*** INFORMATION GIVEN ***

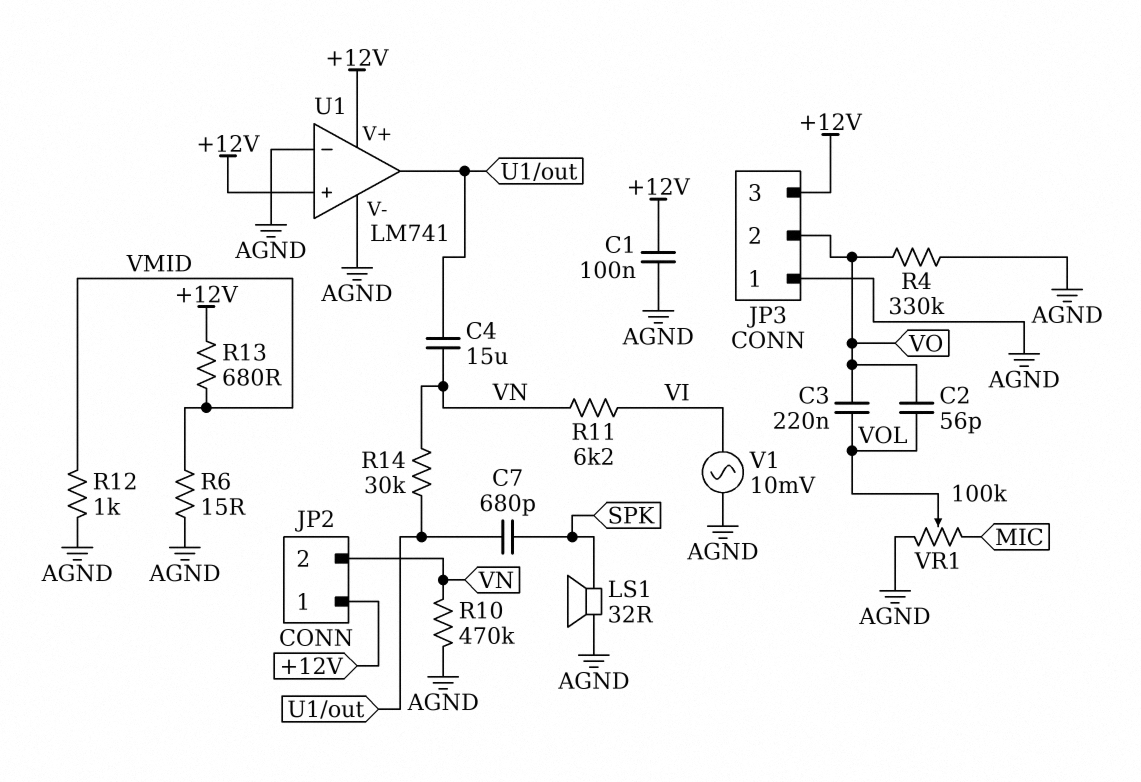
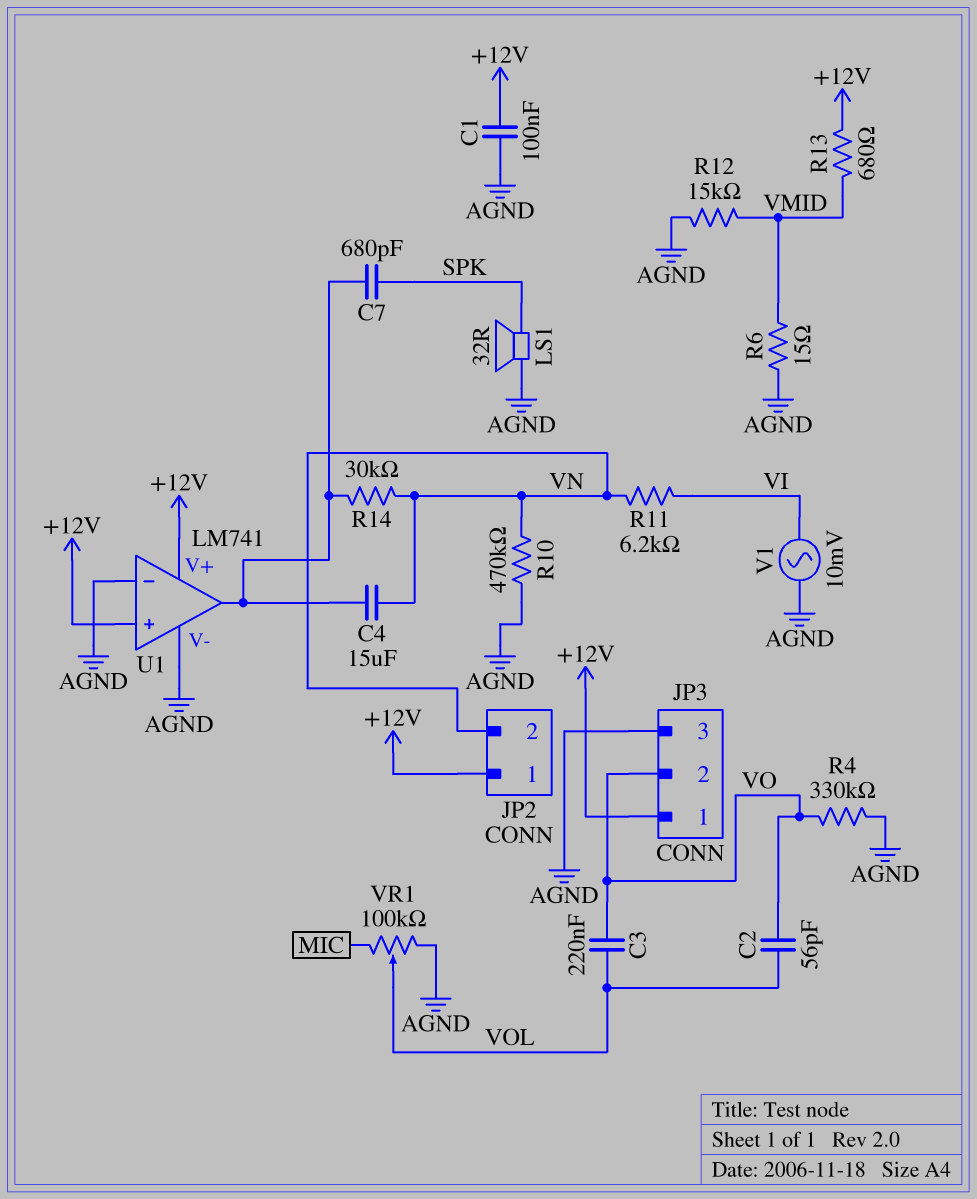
JP3 pin 1: AGND -> +12V
JP3 pin 3: +12V -> AGND
R12: 1k (AGND, VMID) -> 15k (AGND, VMID)

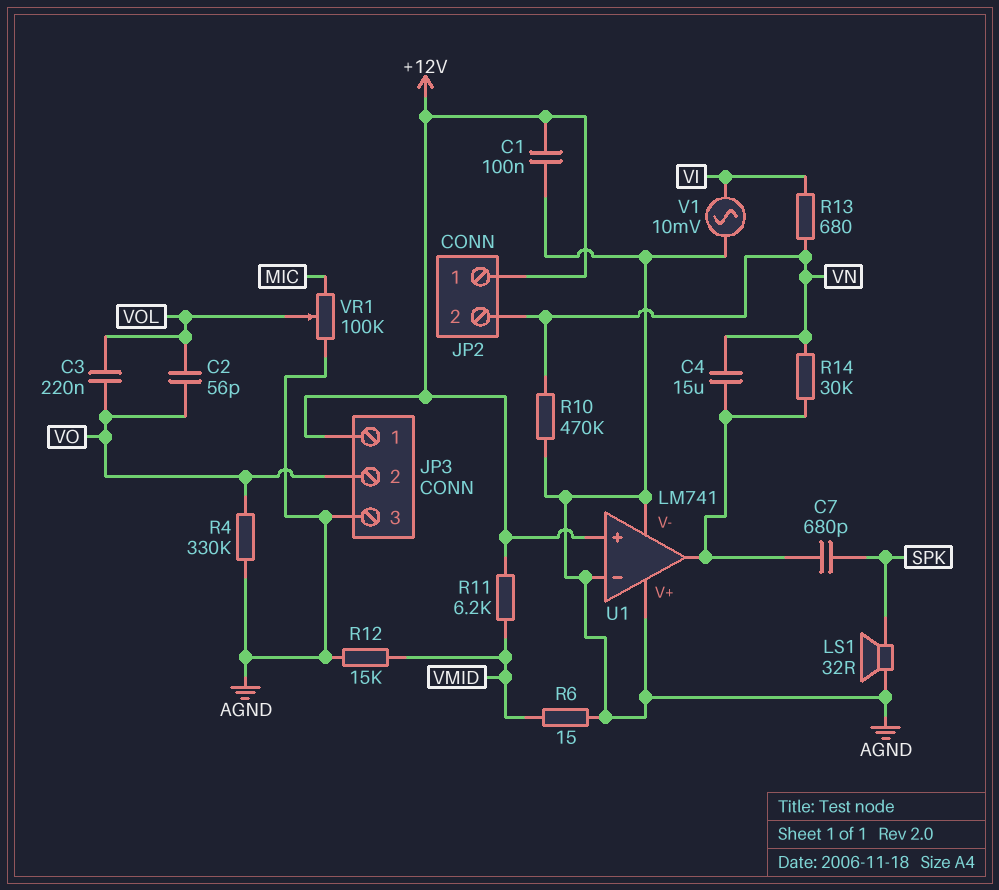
R11: 6.2k (VI, VN) -> 6.2k (+12V, VMID)
R13: 680 (+12V, VMID) -> 680 (VI, VN)
U1 pin V+: +12V -> AGND

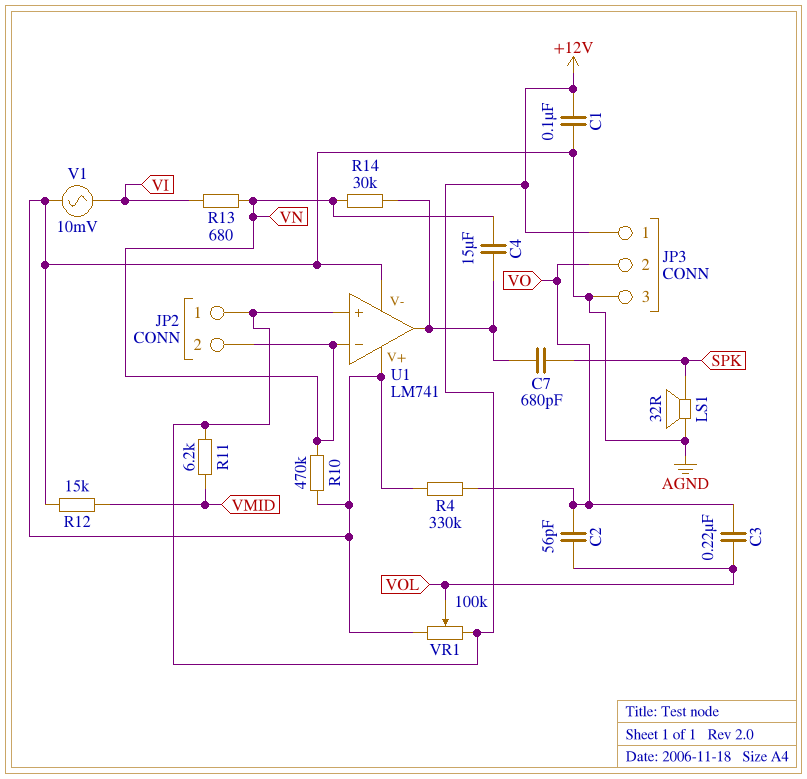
R6: 15 (AGND, VMID) -> none
U1 pin in-: AGND -> VN
VR1: 100k (AGND, MIC, wiper VOL) -> 100k (+12V, AGND, wiper VOL)

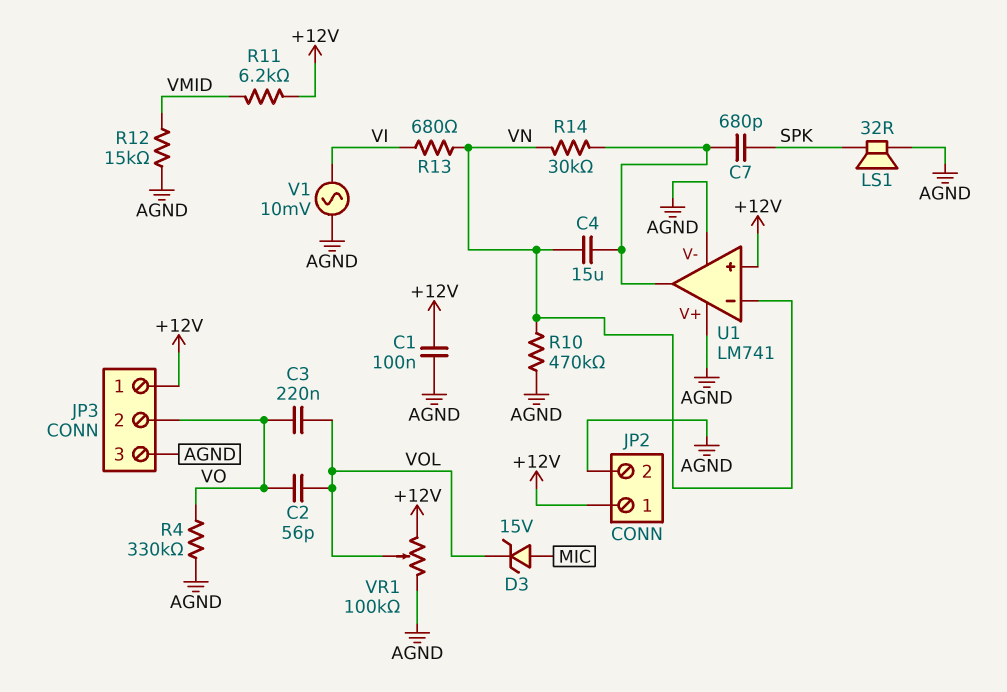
D3: none -> zener 15V (A MIC, K VOL)
JP2 pin 2: VN -> AGND

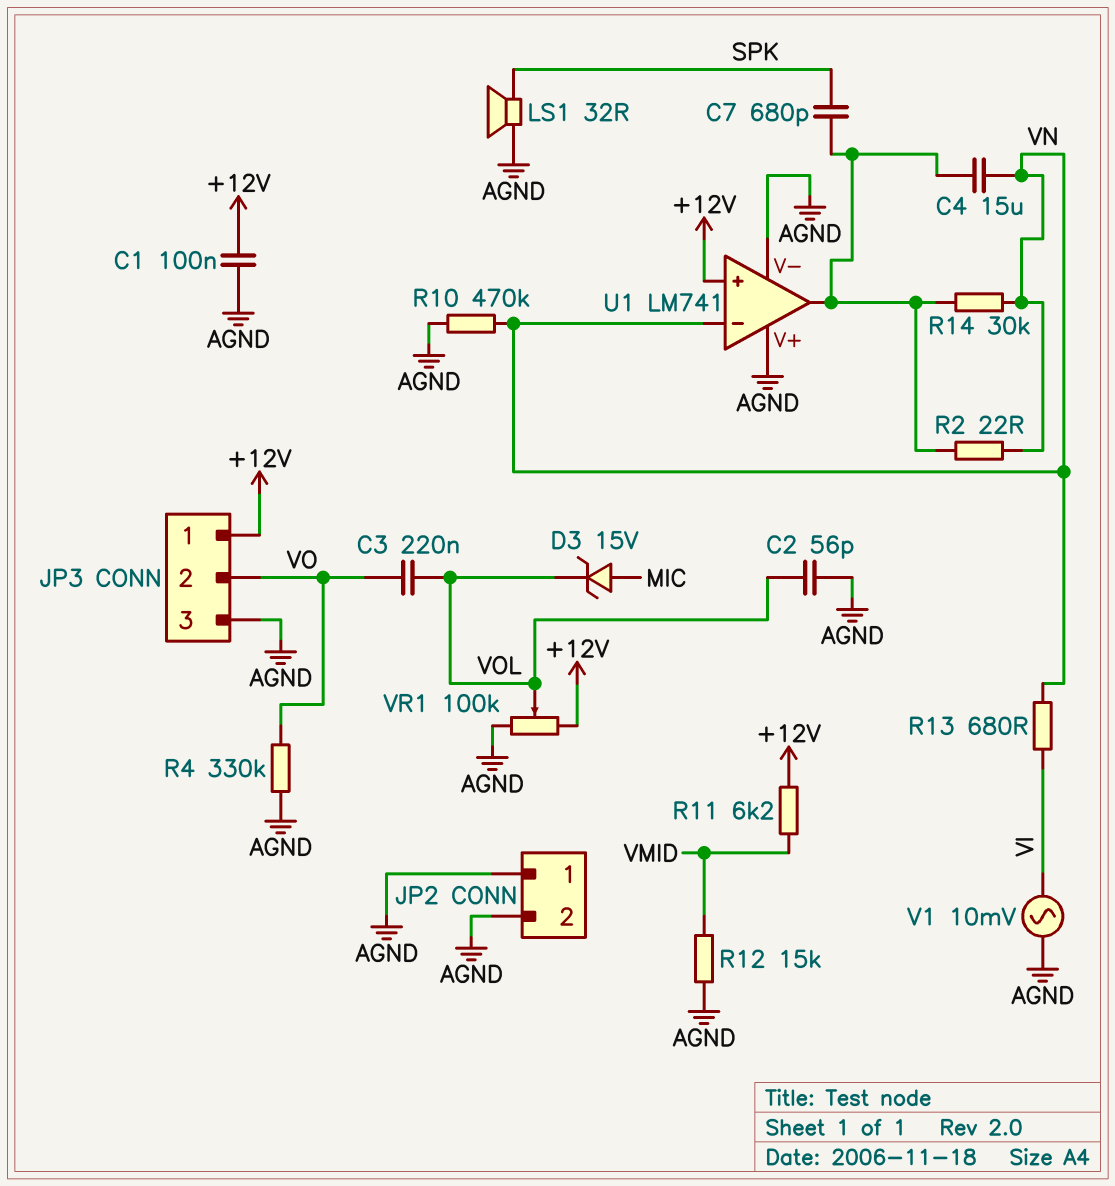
C2: 56pF (VO, VOL) -> 56pF (AGND, VOL)
JP2 pin 1: +12V -> AGND
R2: none -> 22 (U1/out, VN)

*** End of INFORMATION GIVEN ***

* [ABOUT THIS EXERCISE] Where a line of the records holds the word "VMID", copy that line.

* [SOLUTION]
R12: 1k (AGND, VMID) -> 15k (AGND, VMID)
R11: 6.2k (VI, VN) -> 6.2k (+12V, VMID)
R13: 680 (+12V, VMID) -> 680 (VI, VN)
R6: 15 (AGND, VMID) -> none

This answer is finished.